SET EXERCISE ->
Copy out all the rows below word for word, leaving out the pictures.

DATA LINES ->
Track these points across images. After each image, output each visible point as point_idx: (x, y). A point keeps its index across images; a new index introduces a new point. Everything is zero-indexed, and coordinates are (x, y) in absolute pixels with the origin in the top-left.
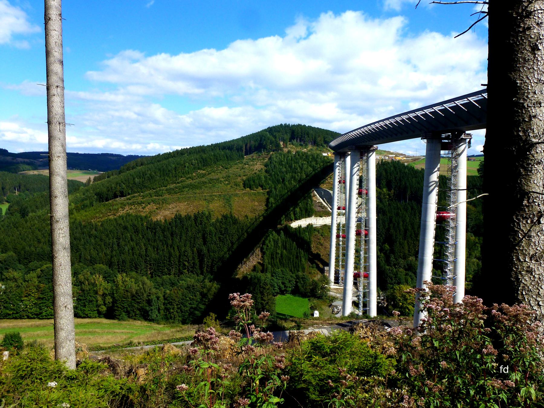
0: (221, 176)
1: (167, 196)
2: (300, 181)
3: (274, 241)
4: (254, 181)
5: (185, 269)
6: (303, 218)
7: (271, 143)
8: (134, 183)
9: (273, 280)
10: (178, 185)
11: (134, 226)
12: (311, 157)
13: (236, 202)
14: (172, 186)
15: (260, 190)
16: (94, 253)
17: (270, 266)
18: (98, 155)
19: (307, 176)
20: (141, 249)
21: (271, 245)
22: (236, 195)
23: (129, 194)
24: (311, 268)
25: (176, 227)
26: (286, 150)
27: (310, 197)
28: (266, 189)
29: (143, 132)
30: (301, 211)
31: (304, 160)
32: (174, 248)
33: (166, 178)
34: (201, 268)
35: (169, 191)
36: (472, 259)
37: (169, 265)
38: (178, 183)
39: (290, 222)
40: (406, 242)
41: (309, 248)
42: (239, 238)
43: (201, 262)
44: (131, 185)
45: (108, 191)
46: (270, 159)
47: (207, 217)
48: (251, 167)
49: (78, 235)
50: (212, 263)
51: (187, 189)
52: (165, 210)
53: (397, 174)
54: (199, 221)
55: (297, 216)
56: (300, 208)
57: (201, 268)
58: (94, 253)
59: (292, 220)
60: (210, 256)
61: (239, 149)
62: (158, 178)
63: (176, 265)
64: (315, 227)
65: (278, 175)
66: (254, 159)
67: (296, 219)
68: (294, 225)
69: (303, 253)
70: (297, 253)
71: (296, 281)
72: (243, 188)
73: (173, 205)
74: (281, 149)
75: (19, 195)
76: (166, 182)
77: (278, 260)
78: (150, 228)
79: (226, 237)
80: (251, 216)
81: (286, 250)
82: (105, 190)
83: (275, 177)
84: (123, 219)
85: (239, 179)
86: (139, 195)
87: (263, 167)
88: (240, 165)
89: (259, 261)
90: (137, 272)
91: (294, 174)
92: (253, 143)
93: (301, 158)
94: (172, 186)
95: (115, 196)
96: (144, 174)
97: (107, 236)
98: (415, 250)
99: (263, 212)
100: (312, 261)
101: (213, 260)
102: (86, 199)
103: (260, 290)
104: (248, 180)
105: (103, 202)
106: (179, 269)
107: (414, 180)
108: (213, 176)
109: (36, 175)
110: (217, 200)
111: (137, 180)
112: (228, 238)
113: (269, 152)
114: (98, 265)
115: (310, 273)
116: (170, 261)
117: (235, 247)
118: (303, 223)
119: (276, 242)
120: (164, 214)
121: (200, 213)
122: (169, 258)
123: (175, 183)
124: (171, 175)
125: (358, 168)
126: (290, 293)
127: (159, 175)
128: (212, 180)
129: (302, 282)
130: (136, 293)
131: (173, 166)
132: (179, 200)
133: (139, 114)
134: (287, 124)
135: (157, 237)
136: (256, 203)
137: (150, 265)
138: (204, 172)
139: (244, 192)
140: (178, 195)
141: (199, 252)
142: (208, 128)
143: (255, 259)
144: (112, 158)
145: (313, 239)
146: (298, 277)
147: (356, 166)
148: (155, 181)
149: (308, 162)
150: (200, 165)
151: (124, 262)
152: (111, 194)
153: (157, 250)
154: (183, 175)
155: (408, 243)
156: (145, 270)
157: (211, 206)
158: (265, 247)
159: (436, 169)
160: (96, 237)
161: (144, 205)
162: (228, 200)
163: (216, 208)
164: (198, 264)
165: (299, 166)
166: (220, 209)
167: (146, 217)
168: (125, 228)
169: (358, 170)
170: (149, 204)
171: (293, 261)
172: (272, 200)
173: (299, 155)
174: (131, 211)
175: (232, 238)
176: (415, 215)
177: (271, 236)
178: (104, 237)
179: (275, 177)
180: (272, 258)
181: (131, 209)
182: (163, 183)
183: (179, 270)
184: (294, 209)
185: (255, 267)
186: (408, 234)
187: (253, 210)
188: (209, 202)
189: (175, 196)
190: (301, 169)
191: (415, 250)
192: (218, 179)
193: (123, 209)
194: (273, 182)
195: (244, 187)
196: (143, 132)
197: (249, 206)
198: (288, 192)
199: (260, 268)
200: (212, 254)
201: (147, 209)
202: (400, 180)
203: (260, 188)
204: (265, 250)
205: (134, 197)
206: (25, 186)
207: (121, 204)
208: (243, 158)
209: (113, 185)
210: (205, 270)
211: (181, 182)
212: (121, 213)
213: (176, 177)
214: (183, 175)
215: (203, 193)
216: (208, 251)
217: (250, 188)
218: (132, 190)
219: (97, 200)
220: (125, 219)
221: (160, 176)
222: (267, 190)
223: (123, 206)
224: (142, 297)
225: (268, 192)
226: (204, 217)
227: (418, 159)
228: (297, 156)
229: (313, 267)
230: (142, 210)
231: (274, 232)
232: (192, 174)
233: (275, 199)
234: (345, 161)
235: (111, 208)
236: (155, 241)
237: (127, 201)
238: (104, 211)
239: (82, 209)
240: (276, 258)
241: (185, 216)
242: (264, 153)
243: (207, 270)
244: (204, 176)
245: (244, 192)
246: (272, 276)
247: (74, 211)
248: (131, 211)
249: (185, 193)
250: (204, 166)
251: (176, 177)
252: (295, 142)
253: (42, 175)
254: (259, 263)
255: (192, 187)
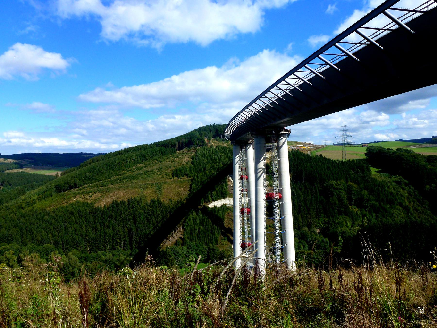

SOLUTION FOR THIS PROBLEM ->
Track these points across images. After each image, output each visible point as point_idx: (x, y). A point keeps its index across images; a new index introduces a new point. Everything is zero-indexed, and coordinates are (x, y) in absolute pixels with the origin in the top-left.
0: (221, 176)
1: (167, 196)
2: (300, 181)
3: (274, 241)
4: (254, 181)
5: (185, 269)
6: (303, 218)
7: (271, 143)
8: (134, 183)
9: (273, 280)
10: (178, 185)
11: (134, 226)
12: (311, 157)
13: (236, 202)
14: (172, 186)
15: (260, 190)
16: (94, 253)
17: (270, 266)
18: (98, 155)
19: (307, 176)
20: (141, 249)
21: (271, 245)
22: (236, 195)
23: (129, 194)
24: (311, 268)
25: (176, 227)
26: (286, 150)
27: (310, 197)
28: (266, 189)
29: (143, 132)
30: (301, 211)
31: (304, 160)
32: (174, 248)
33: (166, 178)
34: (201, 268)
35: (169, 191)
36: (472, 259)
37: (169, 265)
38: (178, 183)
39: (290, 222)
40: (406, 242)
41: (309, 248)
42: (239, 238)
43: (201, 262)
44: (131, 185)
45: (108, 191)
46: (270, 159)
47: (207, 217)
48: (251, 167)
49: (78, 235)
50: (212, 263)
51: (187, 189)
52: (165, 210)
53: (397, 174)
54: (199, 221)
55: (297, 216)
56: (300, 208)
57: (201, 268)
58: (94, 253)
59: (292, 220)
60: (210, 256)
61: (239, 149)
62: (158, 178)
63: (176, 265)
64: (315, 227)
65: (278, 175)
66: (254, 159)
67: (296, 219)
68: (294, 225)
69: (303, 253)
70: (297, 253)
71: (296, 281)
72: (243, 188)
73: (173, 205)
74: (281, 149)
75: (19, 195)
76: (166, 182)
77: (278, 260)
78: (150, 228)
79: (226, 237)
80: (251, 216)
81: (286, 250)
82: (105, 190)
83: (275, 177)
84: (123, 219)
85: (239, 179)
86: (139, 195)
87: (263, 167)
88: (240, 165)
89: (259, 261)
90: (137, 272)
91: (294, 174)
92: (253, 143)
93: (301, 158)
94: (172, 186)
95: (115, 196)
96: (144, 174)
97: (107, 236)
98: (415, 250)
99: (263, 212)
100: (312, 261)
101: (213, 260)
102: (86, 199)
103: (260, 290)
104: (248, 180)
105: (103, 202)
106: (179, 269)
107: (414, 180)
108: (213, 176)
109: (36, 175)
110: (217, 200)
111: (137, 180)
112: (228, 238)
113: (269, 152)
114: (98, 265)
115: (310, 273)
116: (170, 261)
117: (235, 247)
118: (303, 223)
119: (276, 242)
120: (164, 214)
121: (200, 213)
122: (169, 258)
123: (175, 183)
124: (171, 175)
125: (358, 168)
126: (290, 293)
127: (159, 175)
128: (212, 180)
129: (302, 282)
130: (136, 293)
131: (173, 166)
132: (179, 200)
133: (139, 114)
134: (287, 124)
135: (157, 237)
136: (256, 203)
137: (150, 265)
138: (204, 172)
139: (244, 192)
140: (178, 195)
141: (199, 252)
142: (208, 128)
143: (255, 259)
144: (112, 158)
145: (313, 239)
146: (298, 277)
147: (356, 166)
148: (155, 181)
149: (308, 162)
150: (200, 165)
151: (124, 262)
152: (111, 194)
153: (157, 250)
154: (183, 175)
155: (408, 243)
156: (145, 270)
157: (211, 206)
158: (265, 247)
159: (436, 169)
160: (96, 237)
161: (144, 205)
162: (228, 200)
163: (216, 208)
164: (198, 264)
165: (299, 166)
166: (220, 209)
167: (146, 217)
168: (125, 228)
169: (358, 170)
170: (149, 204)
171: (293, 261)
172: (272, 200)
173: (299, 155)
174: (131, 211)
175: (232, 238)
176: (415, 215)
177: (271, 236)
178: (104, 237)
179: (275, 177)
180: (272, 258)
181: (131, 209)
182: (163, 183)
183: (179, 270)
184: (294, 209)
185: (255, 267)
186: (408, 234)
187: (253, 210)
188: (209, 202)
189: (175, 196)
190: (301, 169)
191: (415, 250)
192: (218, 179)
193: (123, 209)
194: (273, 182)
195: (244, 187)
196: (143, 132)
197: (249, 206)
198: (288, 192)
199: (260, 268)
200: (212, 254)
201: (147, 209)
202: (400, 180)
203: (260, 188)
204: (265, 250)
205: (134, 197)
206: (25, 186)
207: (121, 204)
208: (243, 158)
209: (113, 185)
210: (205, 270)
211: (181, 182)
212: (121, 213)
213: (176, 177)
214: (183, 175)
215: (203, 193)
216: (208, 251)
217: (250, 188)
218: (132, 190)
219: (97, 200)
220: (125, 219)
221: (160, 176)
222: (267, 190)
223: (123, 206)
224: (142, 297)
225: (268, 192)
226: (204, 217)
227: (418, 159)
228: (297, 156)
229: (313, 267)
230: (142, 210)
231: (274, 232)
232: (192, 174)
233: (275, 199)
234: (345, 161)
235: (111, 208)
236: (155, 241)
237: (127, 201)
238: (104, 211)
239: (82, 209)
240: (276, 258)
241: (185, 216)
242: (264, 153)
243: (207, 270)
244: (204, 176)
245: (244, 192)
246: (272, 276)
247: (74, 211)
248: (131, 211)
249: (185, 193)
250: (204, 166)
251: (176, 177)
252: (295, 142)
253: (42, 175)
254: (259, 263)
255: (192, 187)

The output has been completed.